• _WHAT YOU NEED TO DO_
The entries are to be written out word for word, with their images left out.

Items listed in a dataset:
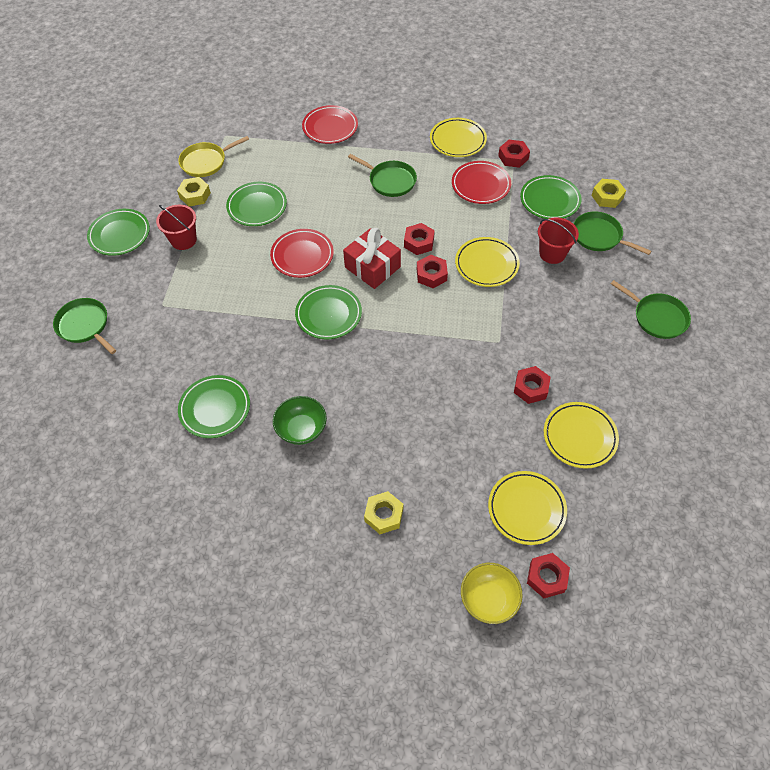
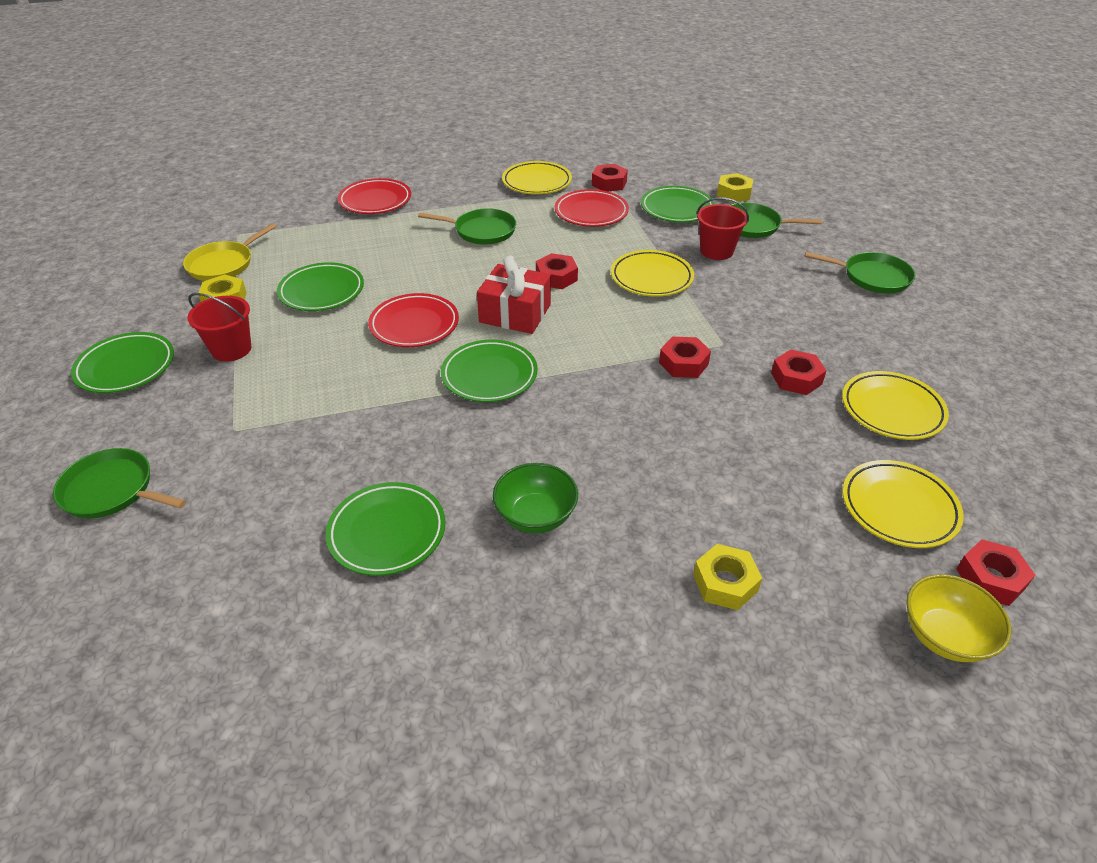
camera: 25 degrees left, 15 degrees down
(431, 275) = (594, 303): red nut -> red nut (683, 363)

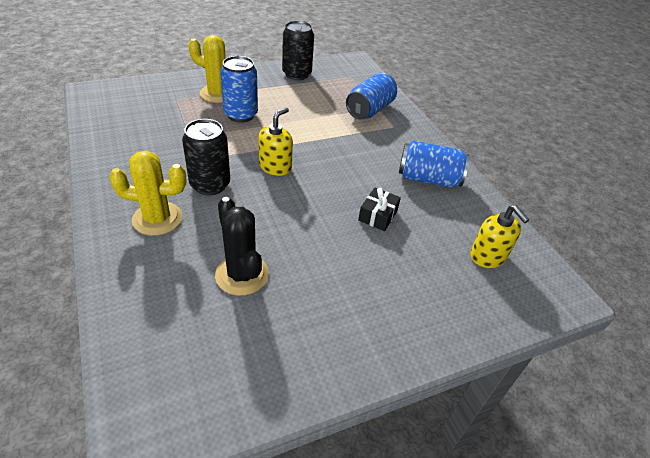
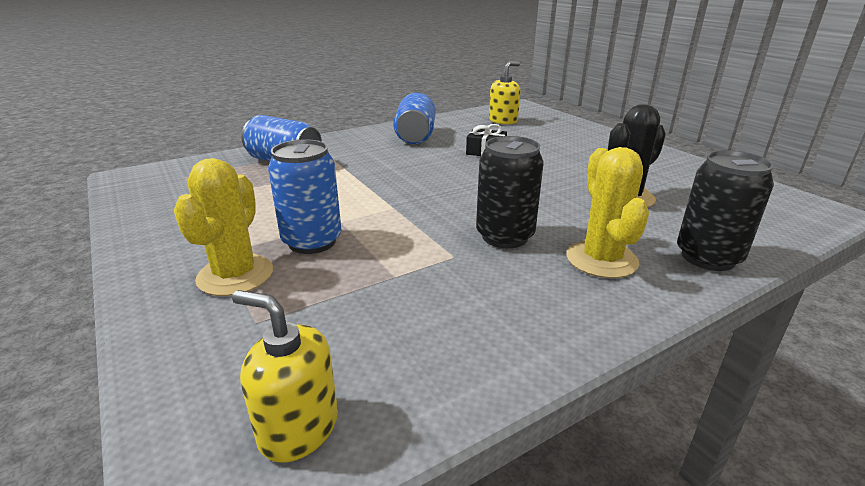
camera: 95 degrees left, 15 degrees down
(275, 167) = (438, 201): yellow soap dispenser -> yellow soap dispenser (298, 427)
(296, 74) = (166, 213): black can -> black can (708, 257)

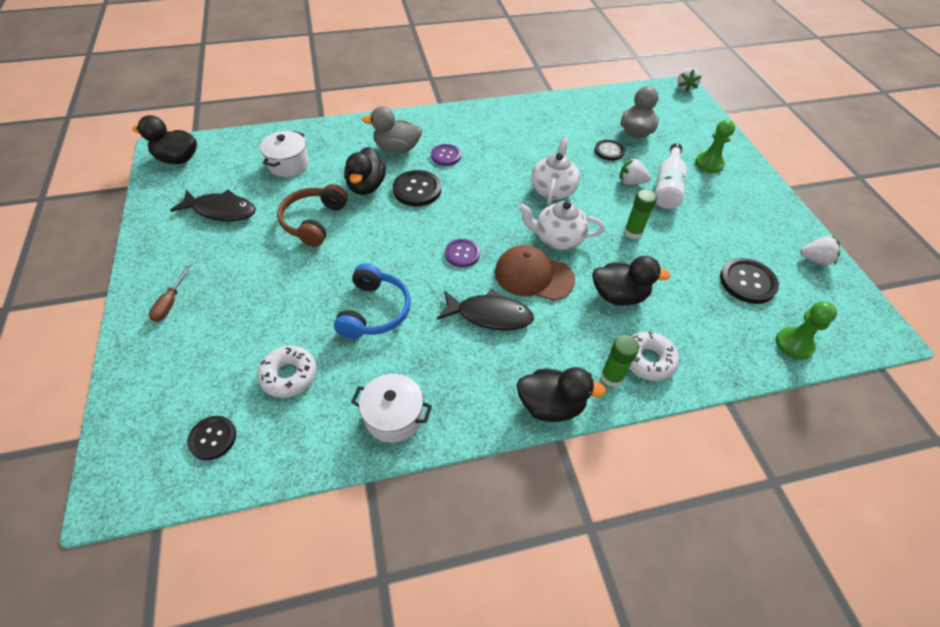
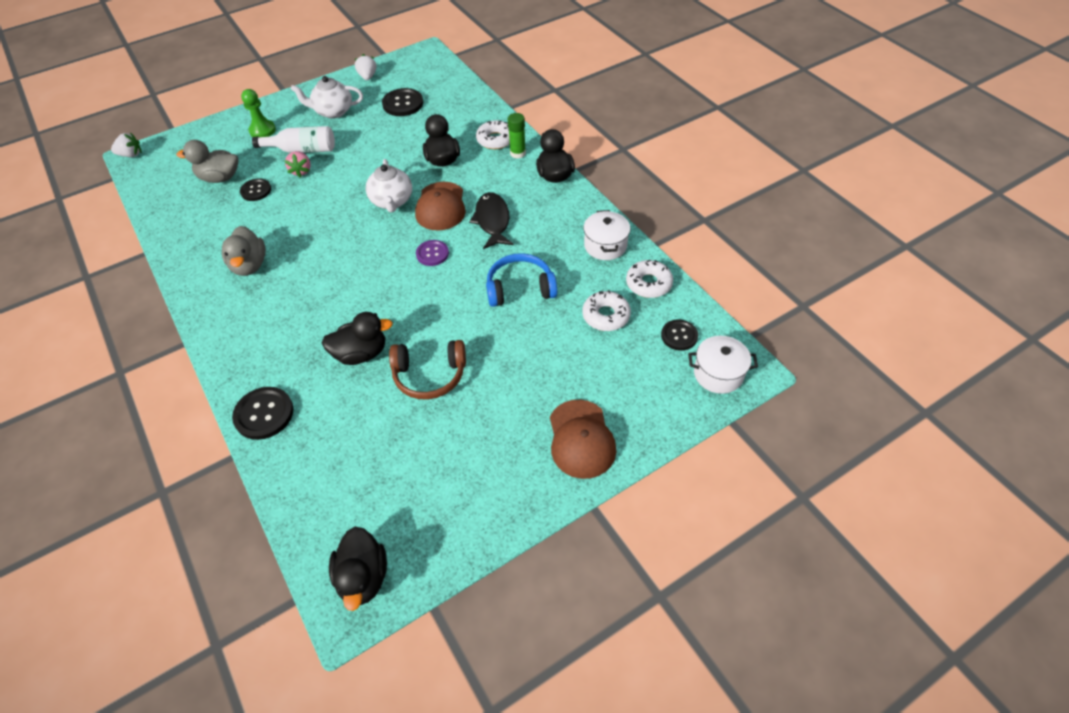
camera: 105 degrees left, 0 degrees up
(170, 303) = (581, 439): brown screwdriver -> brown cap
(221, 211) = (442, 468): black fish -> none
(288, 164) = (342, 442): white pot -> white pot (718, 374)
(306, 440) = (648, 283): none -> white donut
(397, 148) = (287, 351): grey duck -> grey duck (249, 265)
(417, 189) = (354, 311): black button -> black button (264, 414)
(446, 156) = (291, 305): purple button -> none
(553, 190) = (326, 216): white teapot -> white teapot (333, 111)
(631, 182) = (301, 171): white strawberry -> pink strawberry
(633, 232) = (368, 162): green glue stick -> none
(794, 344) = (452, 84): green pawn -> none

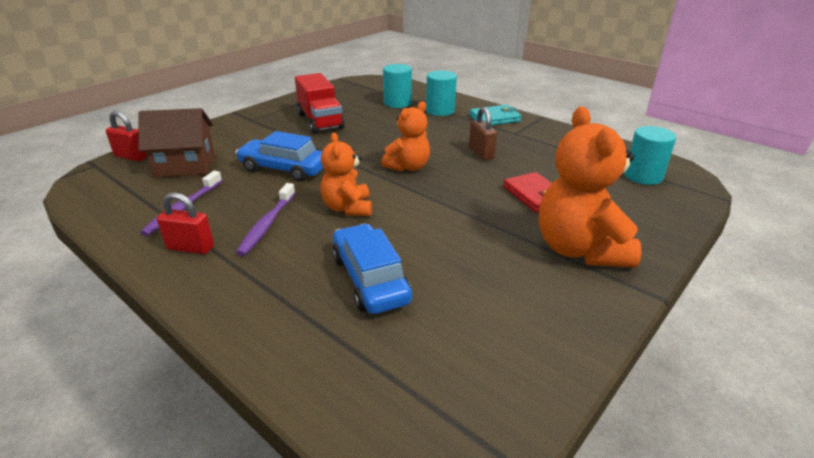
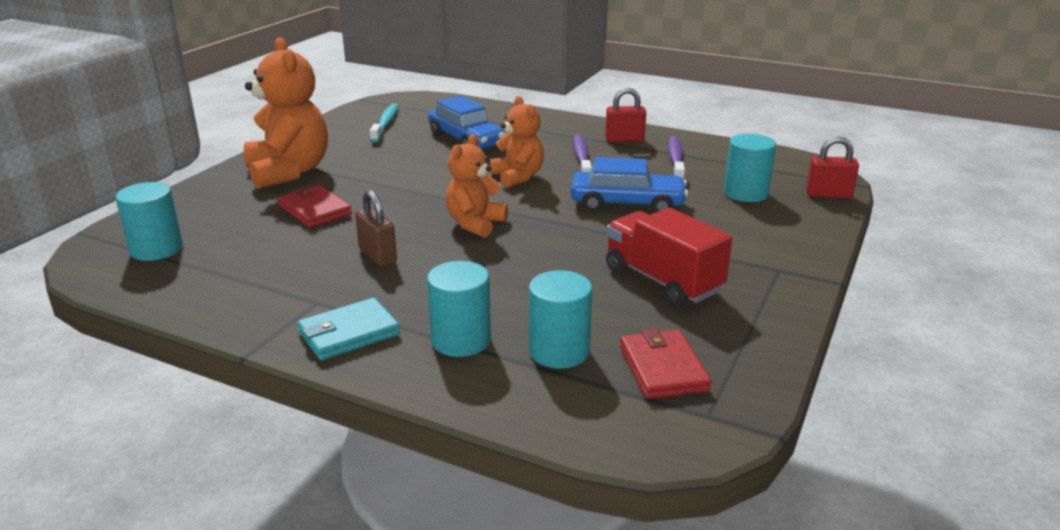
camera: 165 degrees right, 5 degrees down
(185, 166) = (746, 193): brown house -> turquoise cylinder
(358, 94) = (663, 368): none -> red wallet
(473, 344) = (385, 124): none -> turquoise toothbrush

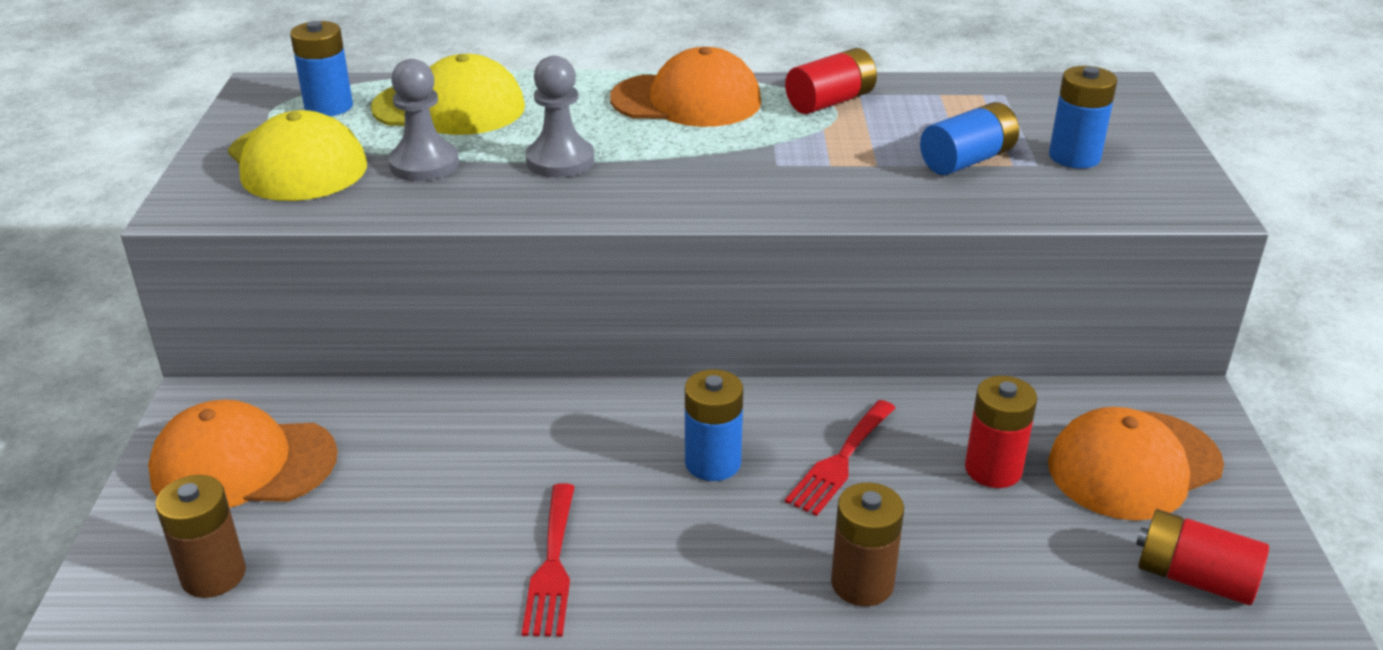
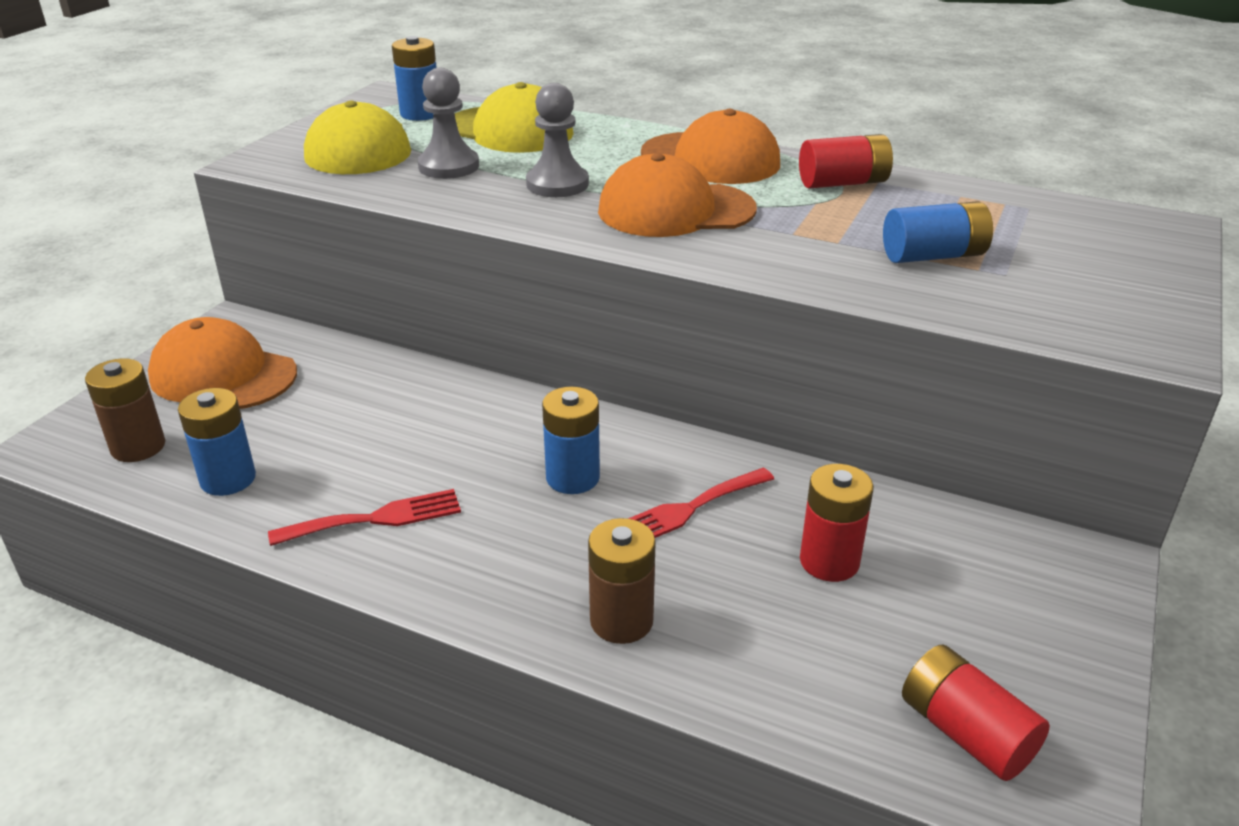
camera: 25 degrees right, 0 degrees up
(552, 566) = (376, 519): red fork -> red fork turned 135 degrees counterclockwise
(1074, 157) = (1053, 275): blue battery -> blue battery (228, 479)
(1134, 465) = (983, 603): orange cap -> orange cap (675, 210)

• _TASK RESPONSE_
camera: 25 degrees left, 15 degrees down
(431, 275) = (594, 303): red nut -> red nut (683, 363)

camera: 95 degrees left, 15 degrees down
(275, 167) = (438, 201): yellow soap dispenser -> yellow soap dispenser (298, 427)
(296, 74) = (166, 213): black can -> black can (708, 257)

camera: 105 degrees left, 0 degrees up
(170, 303) = (581, 439): brown screwdriver -> brown cap
(221, 211) = (442, 468): black fish -> none
(288, 164) = (342, 442): white pot -> white pot (718, 374)
(306, 440) = (648, 283): none -> white donut
(397, 148) = (287, 351): grey duck -> grey duck (249, 265)
(417, 189) = (354, 311): black button -> black button (264, 414)
(446, 156) = (291, 305): purple button -> none
(553, 190) = (326, 216): white teapot -> white teapot (333, 111)
(631, 182) = (301, 171): white strawberry -> pink strawberry
(633, 232) = (368, 162): green glue stick -> none
(794, 344) = (452, 84): green pawn -> none

camera: 165 degrees right, 5 degrees down
(185, 166) = (746, 193): brown house -> turquoise cylinder
(358, 94) = (663, 368): none -> red wallet
(473, 344) = (385, 124): none -> turquoise toothbrush

camera: 25 degrees right, 0 degrees up
(552, 566) = (376, 519): red fork -> red fork turned 135 degrees counterclockwise
(1074, 157) = (1053, 275): blue battery -> blue battery (228, 479)
(1134, 465) = (983, 603): orange cap -> orange cap (675, 210)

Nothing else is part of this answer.